Transcribe exactly the lines that fall between the one holding "The drink bottle (white)" and the one holding "The stockpot (royal", inclusive, from the entries below.

▶ Supplied records:
· · ·
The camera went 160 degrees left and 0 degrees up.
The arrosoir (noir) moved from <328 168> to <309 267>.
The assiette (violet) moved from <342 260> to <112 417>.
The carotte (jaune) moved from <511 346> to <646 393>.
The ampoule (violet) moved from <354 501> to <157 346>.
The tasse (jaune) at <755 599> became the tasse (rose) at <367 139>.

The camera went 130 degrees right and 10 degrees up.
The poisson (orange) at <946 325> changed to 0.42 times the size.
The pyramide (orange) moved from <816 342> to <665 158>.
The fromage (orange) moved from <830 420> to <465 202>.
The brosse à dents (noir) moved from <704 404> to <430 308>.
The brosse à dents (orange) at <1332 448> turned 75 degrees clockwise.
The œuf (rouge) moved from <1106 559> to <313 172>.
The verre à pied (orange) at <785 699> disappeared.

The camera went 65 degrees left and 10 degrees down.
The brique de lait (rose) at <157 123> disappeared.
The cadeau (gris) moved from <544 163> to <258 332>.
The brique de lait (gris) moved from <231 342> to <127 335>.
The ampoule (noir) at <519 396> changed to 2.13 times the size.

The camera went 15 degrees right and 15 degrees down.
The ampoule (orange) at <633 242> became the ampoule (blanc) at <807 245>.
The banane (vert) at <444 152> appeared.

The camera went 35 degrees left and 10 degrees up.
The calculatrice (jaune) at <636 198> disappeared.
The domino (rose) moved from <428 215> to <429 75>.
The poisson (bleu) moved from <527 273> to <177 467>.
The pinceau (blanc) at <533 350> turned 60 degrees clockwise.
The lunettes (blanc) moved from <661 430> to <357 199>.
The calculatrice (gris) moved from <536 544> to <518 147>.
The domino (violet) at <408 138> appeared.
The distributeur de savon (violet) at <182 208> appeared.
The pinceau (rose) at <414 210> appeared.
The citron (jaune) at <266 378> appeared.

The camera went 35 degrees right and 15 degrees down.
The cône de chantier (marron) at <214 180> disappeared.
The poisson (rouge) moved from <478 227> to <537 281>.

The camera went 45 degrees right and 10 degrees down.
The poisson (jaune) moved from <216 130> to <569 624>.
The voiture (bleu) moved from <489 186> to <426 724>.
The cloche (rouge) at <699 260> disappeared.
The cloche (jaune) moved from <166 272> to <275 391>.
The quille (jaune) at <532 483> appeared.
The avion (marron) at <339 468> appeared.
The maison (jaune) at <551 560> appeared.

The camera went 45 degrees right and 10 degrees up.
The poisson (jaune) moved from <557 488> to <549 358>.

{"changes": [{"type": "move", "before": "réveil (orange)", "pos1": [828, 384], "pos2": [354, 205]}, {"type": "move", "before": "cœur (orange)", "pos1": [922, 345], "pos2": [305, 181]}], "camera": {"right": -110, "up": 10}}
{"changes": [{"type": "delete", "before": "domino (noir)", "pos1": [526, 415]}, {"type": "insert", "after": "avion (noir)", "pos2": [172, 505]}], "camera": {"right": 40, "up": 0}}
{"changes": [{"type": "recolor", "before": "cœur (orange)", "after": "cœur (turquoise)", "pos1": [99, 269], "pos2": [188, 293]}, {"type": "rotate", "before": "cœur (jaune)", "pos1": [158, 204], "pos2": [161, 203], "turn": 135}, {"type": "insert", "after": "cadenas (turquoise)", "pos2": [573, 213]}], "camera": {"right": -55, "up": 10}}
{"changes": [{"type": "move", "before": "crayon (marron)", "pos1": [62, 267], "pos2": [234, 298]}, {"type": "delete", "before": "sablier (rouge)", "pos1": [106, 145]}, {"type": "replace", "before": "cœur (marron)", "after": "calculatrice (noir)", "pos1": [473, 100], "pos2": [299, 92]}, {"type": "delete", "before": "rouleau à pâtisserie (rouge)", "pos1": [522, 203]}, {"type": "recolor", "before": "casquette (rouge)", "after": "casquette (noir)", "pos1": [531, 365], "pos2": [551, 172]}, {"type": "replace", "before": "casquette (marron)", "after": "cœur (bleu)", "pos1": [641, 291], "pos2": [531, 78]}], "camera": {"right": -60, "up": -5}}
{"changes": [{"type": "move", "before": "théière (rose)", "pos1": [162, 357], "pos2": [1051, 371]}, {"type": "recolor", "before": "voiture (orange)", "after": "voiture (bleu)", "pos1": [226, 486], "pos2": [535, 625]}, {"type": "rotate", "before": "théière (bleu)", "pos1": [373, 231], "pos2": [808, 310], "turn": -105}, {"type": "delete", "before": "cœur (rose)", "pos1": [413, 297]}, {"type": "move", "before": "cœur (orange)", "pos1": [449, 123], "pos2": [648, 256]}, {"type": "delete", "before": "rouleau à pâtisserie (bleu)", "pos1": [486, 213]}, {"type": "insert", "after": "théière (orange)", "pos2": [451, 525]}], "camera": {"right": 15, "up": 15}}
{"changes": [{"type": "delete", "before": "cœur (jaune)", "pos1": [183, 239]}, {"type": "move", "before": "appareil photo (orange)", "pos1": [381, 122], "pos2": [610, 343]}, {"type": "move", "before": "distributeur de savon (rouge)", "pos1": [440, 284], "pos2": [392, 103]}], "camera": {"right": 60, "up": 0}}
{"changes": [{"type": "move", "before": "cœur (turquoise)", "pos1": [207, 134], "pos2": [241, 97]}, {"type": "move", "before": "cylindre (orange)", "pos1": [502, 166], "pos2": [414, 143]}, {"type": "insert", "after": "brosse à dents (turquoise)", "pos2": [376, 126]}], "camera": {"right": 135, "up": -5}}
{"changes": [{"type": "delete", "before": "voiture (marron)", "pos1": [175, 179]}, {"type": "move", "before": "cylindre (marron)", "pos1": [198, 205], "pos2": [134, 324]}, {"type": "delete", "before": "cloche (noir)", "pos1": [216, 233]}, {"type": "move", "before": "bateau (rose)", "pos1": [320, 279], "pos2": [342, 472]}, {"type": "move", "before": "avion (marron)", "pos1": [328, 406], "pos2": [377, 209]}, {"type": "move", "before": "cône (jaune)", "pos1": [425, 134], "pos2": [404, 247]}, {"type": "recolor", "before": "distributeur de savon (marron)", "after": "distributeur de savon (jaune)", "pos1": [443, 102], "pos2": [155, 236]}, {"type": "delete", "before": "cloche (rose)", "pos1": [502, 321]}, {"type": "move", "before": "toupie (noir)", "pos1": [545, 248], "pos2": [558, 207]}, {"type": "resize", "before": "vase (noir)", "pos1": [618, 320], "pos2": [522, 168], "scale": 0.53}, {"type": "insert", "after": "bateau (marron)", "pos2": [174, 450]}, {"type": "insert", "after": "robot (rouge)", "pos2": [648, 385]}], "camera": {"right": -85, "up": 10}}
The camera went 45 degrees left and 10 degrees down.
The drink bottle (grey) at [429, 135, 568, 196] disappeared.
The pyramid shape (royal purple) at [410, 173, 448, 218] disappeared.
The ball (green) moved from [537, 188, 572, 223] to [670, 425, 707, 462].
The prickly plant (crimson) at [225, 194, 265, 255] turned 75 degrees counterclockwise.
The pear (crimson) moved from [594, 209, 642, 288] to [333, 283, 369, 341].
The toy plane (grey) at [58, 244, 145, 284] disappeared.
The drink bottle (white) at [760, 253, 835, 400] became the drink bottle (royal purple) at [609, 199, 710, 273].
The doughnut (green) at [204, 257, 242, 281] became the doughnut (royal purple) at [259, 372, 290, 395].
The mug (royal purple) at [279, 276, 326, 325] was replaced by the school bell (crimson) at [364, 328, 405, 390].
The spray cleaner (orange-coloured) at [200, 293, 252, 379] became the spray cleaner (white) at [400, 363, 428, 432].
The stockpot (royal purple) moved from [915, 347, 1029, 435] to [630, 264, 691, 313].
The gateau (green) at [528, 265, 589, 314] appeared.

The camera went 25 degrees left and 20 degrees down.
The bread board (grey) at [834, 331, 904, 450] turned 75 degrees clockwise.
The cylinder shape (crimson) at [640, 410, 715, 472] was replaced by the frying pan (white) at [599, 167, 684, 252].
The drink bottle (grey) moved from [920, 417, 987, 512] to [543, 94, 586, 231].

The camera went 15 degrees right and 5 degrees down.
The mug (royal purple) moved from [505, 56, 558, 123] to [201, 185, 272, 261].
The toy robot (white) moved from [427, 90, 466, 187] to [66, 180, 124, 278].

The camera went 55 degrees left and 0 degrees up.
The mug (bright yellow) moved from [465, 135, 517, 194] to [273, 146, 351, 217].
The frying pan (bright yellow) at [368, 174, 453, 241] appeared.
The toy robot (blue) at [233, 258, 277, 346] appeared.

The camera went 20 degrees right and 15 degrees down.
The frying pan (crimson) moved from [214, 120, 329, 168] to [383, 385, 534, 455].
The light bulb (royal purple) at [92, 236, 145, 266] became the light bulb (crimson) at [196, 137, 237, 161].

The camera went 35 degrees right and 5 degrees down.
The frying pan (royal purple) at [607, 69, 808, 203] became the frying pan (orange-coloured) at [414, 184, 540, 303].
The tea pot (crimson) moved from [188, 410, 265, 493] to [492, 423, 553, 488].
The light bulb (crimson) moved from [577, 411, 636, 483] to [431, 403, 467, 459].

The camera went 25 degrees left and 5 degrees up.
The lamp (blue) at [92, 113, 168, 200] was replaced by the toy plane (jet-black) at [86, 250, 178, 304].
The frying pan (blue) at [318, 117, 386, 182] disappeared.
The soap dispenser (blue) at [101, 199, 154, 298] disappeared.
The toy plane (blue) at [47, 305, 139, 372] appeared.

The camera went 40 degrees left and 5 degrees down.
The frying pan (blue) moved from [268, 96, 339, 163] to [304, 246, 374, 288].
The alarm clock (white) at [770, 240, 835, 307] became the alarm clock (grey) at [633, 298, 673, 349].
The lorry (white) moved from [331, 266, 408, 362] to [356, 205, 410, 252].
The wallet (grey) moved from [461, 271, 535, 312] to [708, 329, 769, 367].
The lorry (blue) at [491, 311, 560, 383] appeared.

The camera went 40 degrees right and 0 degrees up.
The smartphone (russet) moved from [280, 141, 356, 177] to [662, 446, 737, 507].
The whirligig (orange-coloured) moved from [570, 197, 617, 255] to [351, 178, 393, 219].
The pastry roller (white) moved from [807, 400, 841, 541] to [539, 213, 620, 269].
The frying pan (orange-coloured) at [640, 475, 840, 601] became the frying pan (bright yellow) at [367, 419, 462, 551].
· · ·
▶ Result:
The drink bottle (white) at [760, 253, 835, 400] became the drink bottle (royal purple) at [609, 199, 710, 273].
The doughnut (green) at [204, 257, 242, 281] became the doughnut (royal purple) at [259, 372, 290, 395].
The mug (royal purple) at [279, 276, 326, 325] was replaced by the school bell (crimson) at [364, 328, 405, 390].
The spray cleaner (orange-coloured) at [200, 293, 252, 379] became the spray cleaner (white) at [400, 363, 428, 432].
The stockpot (royal purple) moved from [915, 347, 1029, 435] to [630, 264, 691, 313].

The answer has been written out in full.